======== Data extracts

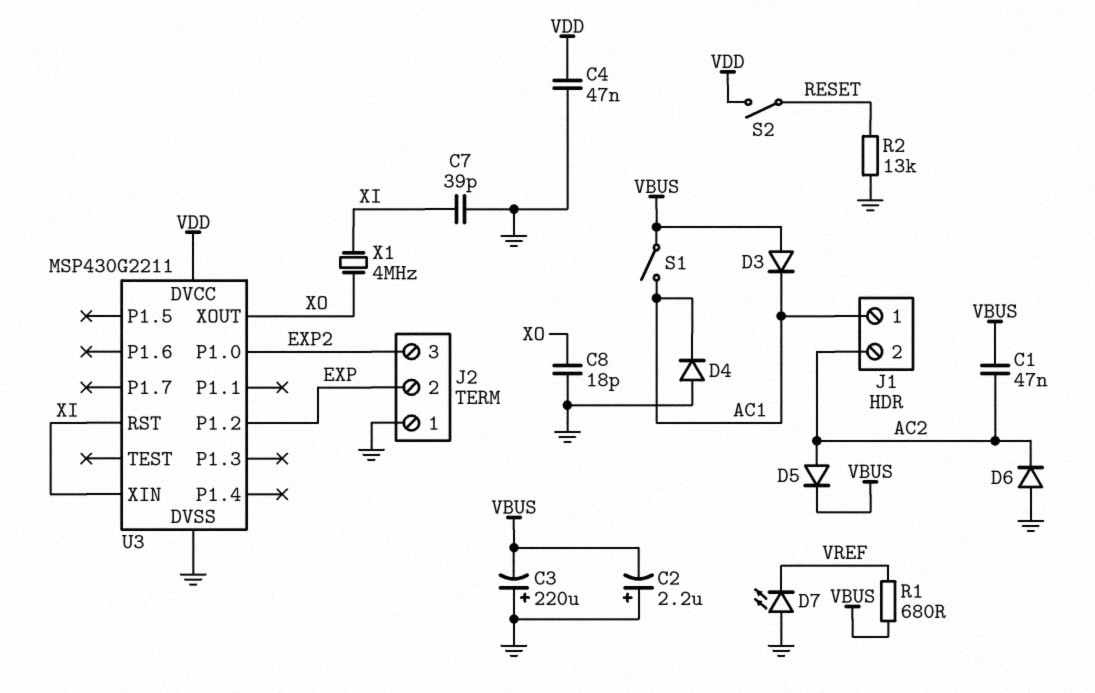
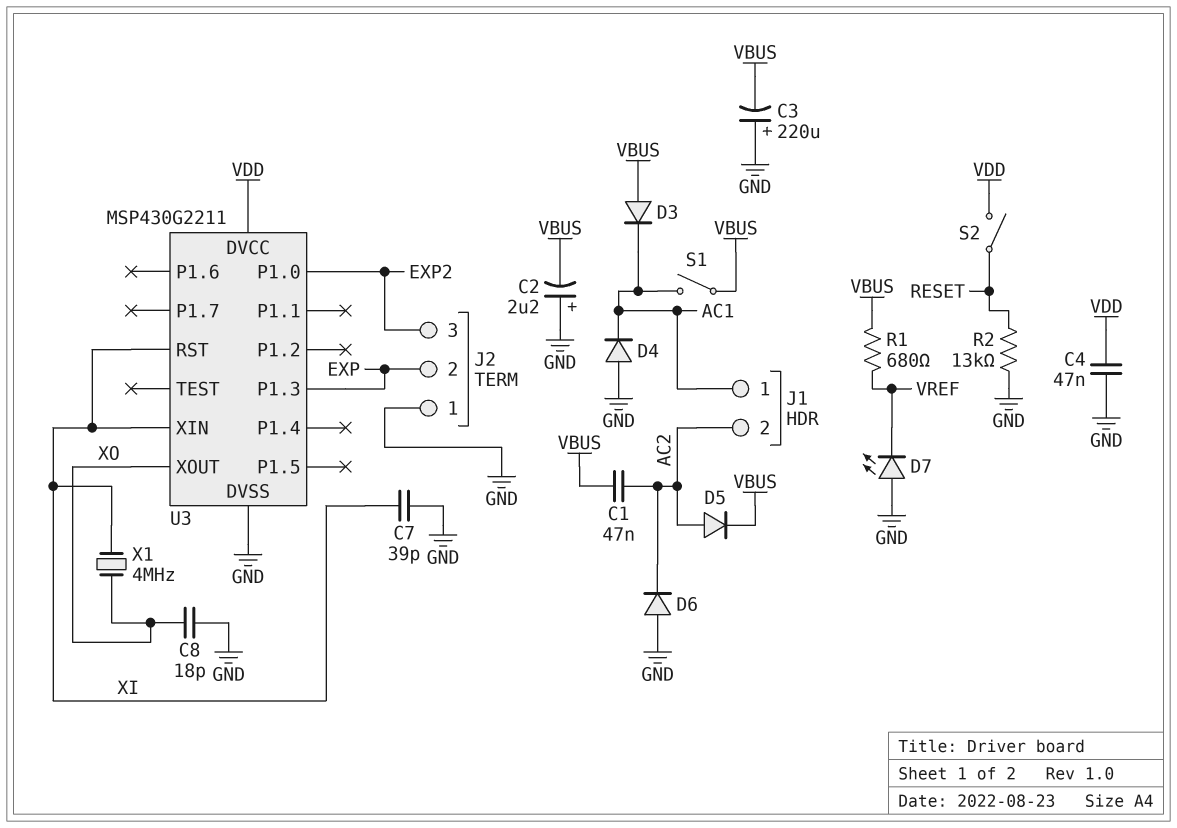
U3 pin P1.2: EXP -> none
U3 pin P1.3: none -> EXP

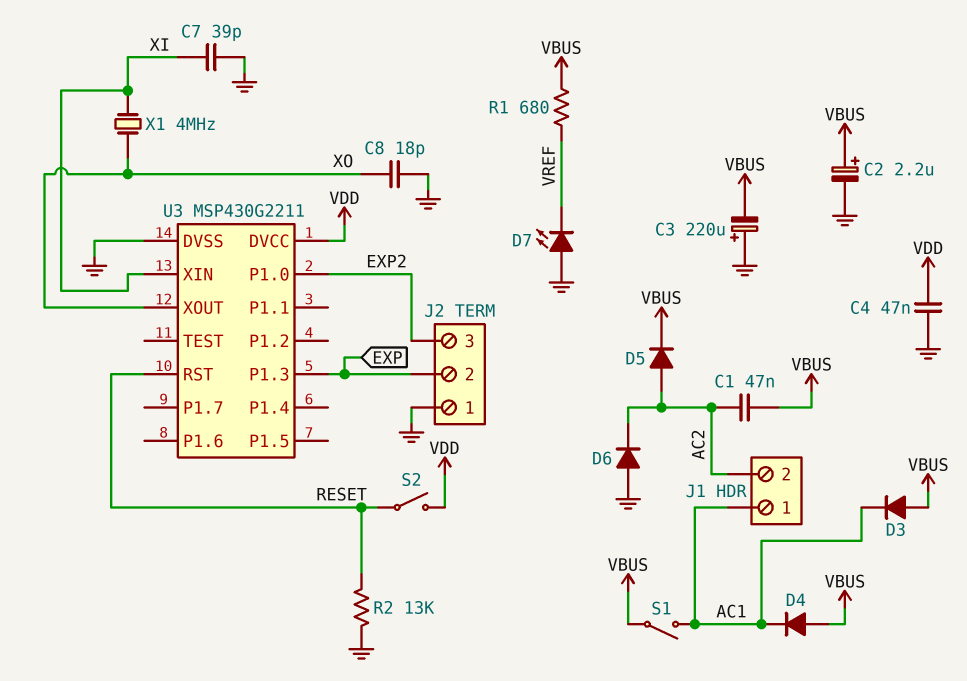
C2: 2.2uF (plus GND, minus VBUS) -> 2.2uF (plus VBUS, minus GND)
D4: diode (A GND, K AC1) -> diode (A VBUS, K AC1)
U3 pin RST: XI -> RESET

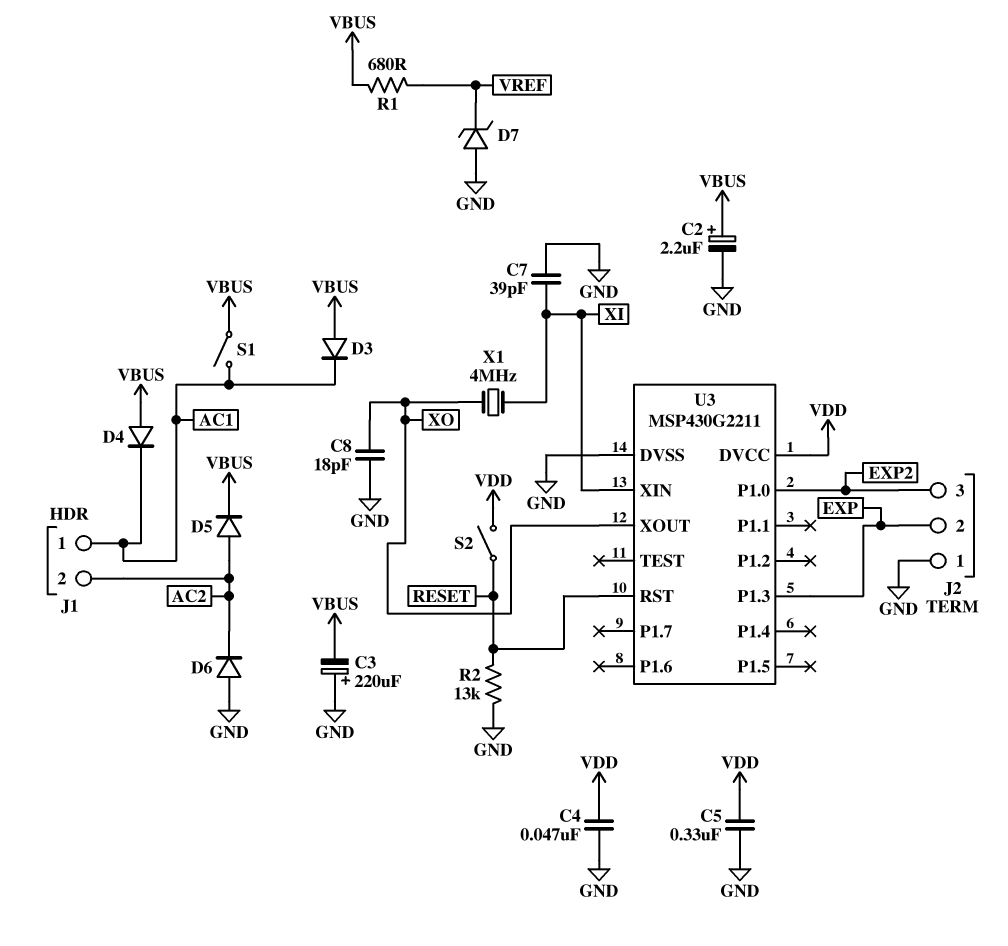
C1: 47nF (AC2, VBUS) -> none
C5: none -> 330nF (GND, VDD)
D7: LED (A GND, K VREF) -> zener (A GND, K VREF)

================

## What you should do
Word for word, reproduce all the data, but not the pictures.

## Written response
U3 pin P1.2: EXP -> none
U3 pin P1.3: none -> EXP

C2: 2.2uF (plus GND, minus VBUS) -> 2.2uF (plus VBUS, minus GND)
D4: diode (A GND, K AC1) -> diode (A VBUS, K AC1)
U3 pin RST: XI -> RESET

C1: 47nF (AC2, VBUS) -> none
C5: none -> 330nF (GND, VDD)
D7: LED (A GND, K VREF) -> zener (A GND, K VREF)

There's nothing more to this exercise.